Please output exactly the lines from the one containing "R6: 2.2k (+9V, N_1) -> 330 (+9V, N_1)" through the end of the records below, leaving out any pictures.

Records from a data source
- - - - - - -

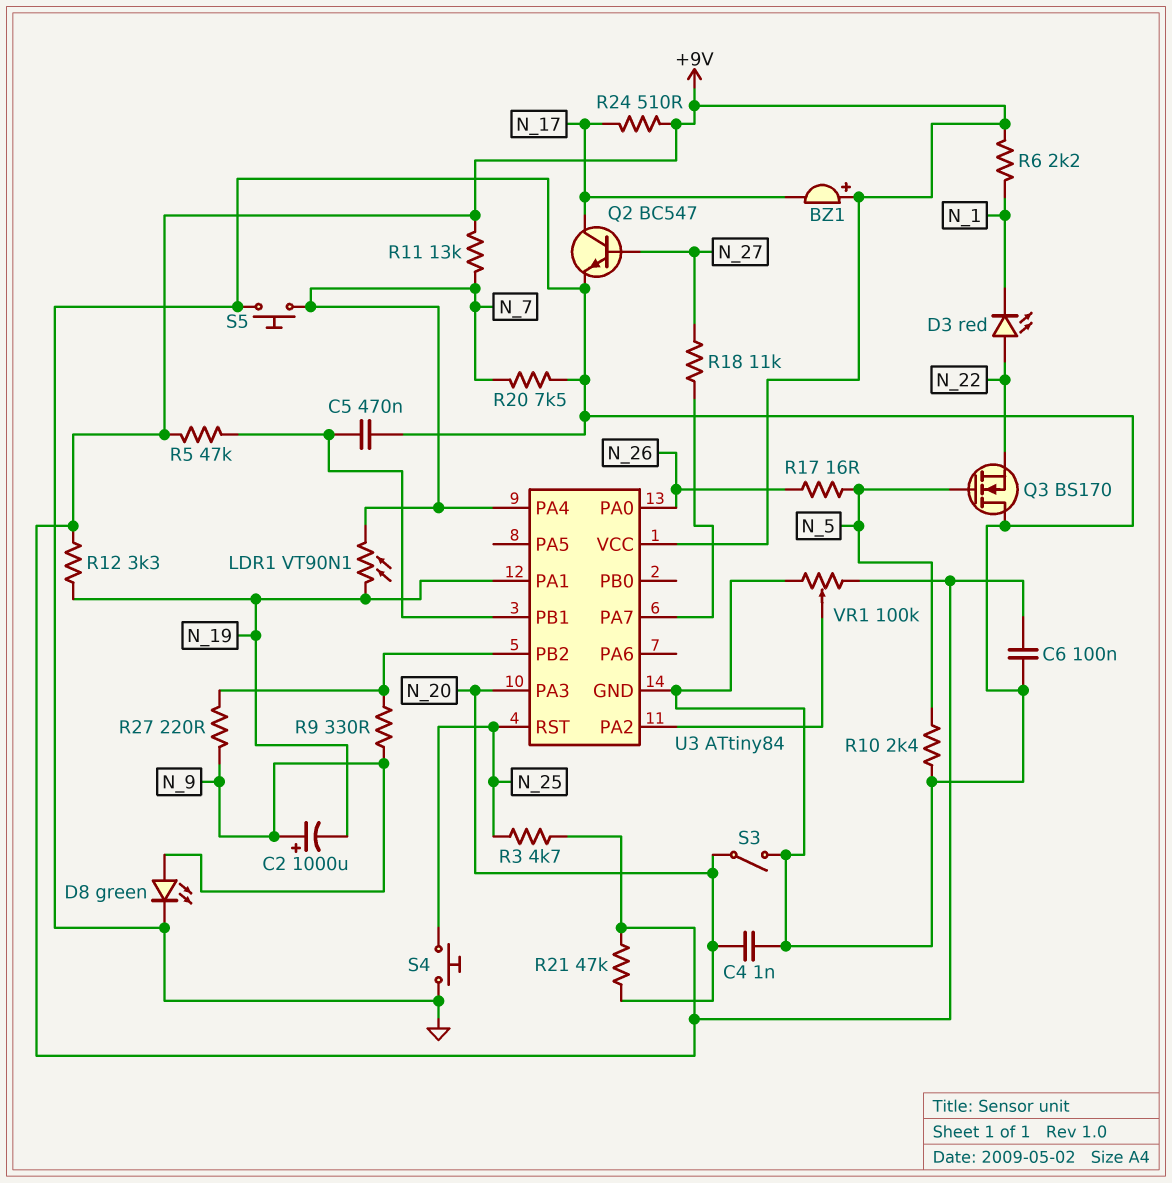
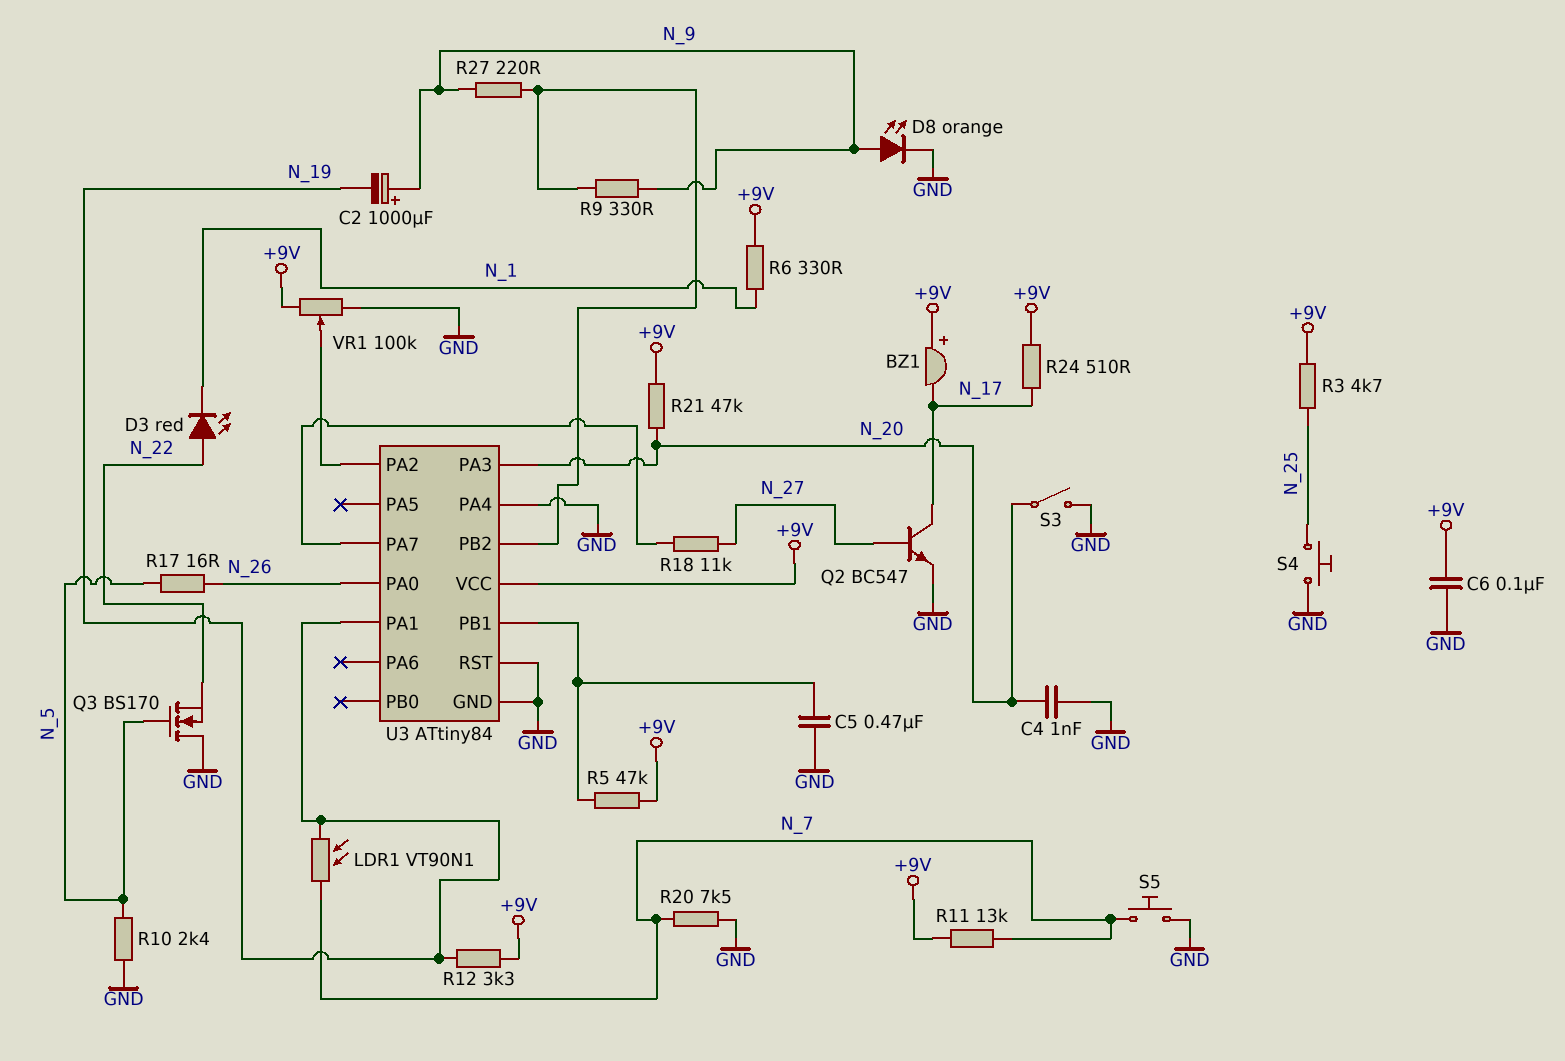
D8: LED green (A N_9, K GND) -> LED orange (A N_9, K GND)
R6: 2.2k (+9V, N_1) -> 330 (+9V, N_1)
U3 pin PA4: N_7 -> GND
U3 pin RST: N_25 -> GND

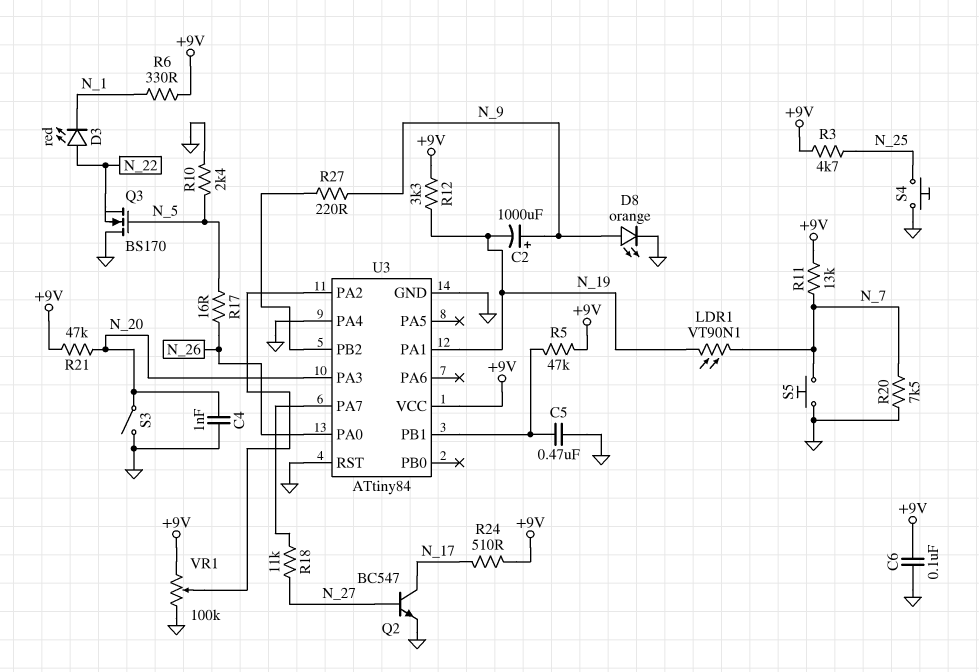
BZ1: buzzer (plus +9V, minus N_17) -> none
R9: 330 (N_9, U3/PB2) -> none

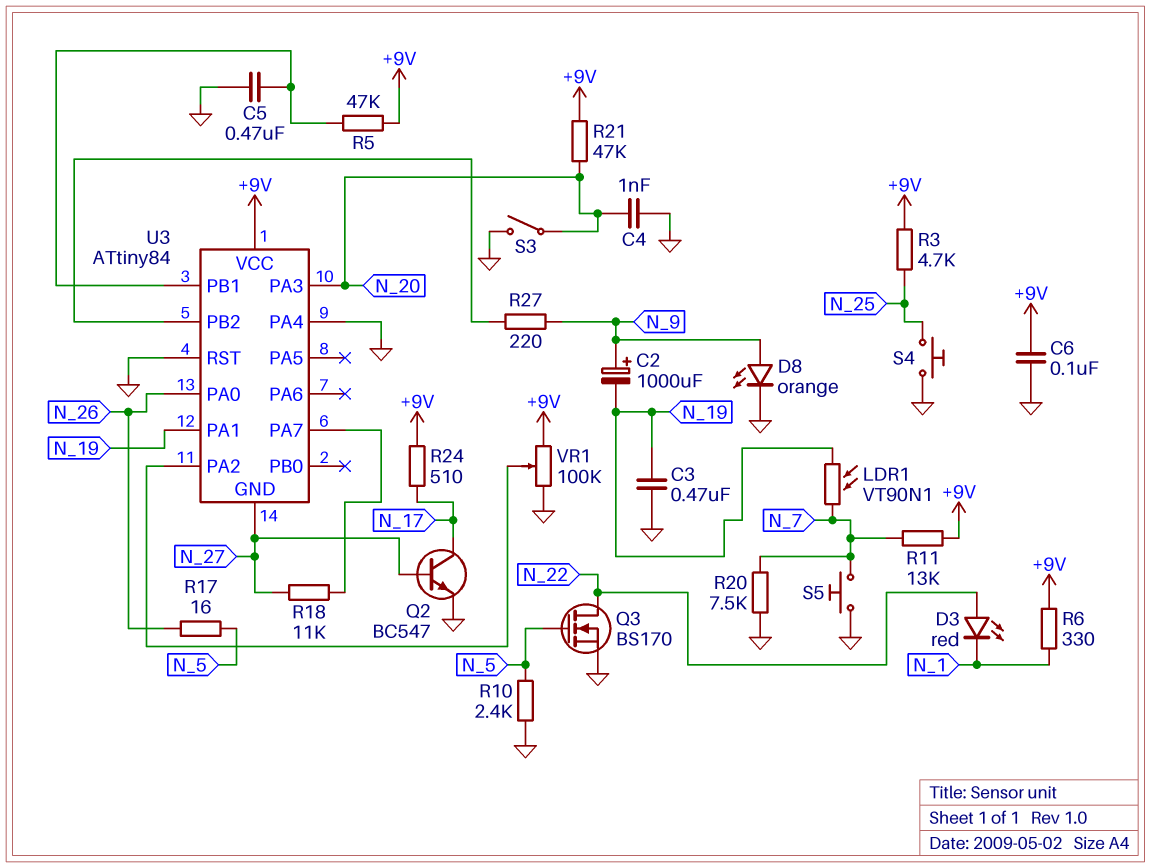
C3: none -> 470nF (GND, N_19)
Q3: NMOS BS170 (G N_5, D GND, S N_22) -> NMOS BS170 (G N_5, D N_22, S GND)
R12: 3.3k (+9V, N_19) -> none
U3 pin GND: GND -> N_27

- - - - - - -

ANSWER TO THIS EXERCISE >>
R6: 2.2k (+9V, N_1) -> 330 (+9V, N_1)
U3 pin PA4: N_7 -> GND
U3 pin RST: N_25 -> GND

BZ1: buzzer (plus +9V, minus N_17) -> none
R9: 330 (N_9, U3/PB2) -> none

C3: none -> 470nF (GND, N_19)
Q3: NMOS BS170 (G N_5, D GND, S N_22) -> NMOS BS170 (G N_5, D N_22, S GND)
R12: 3.3k (+9V, N_19) -> none
U3 pin GND: GND -> N_27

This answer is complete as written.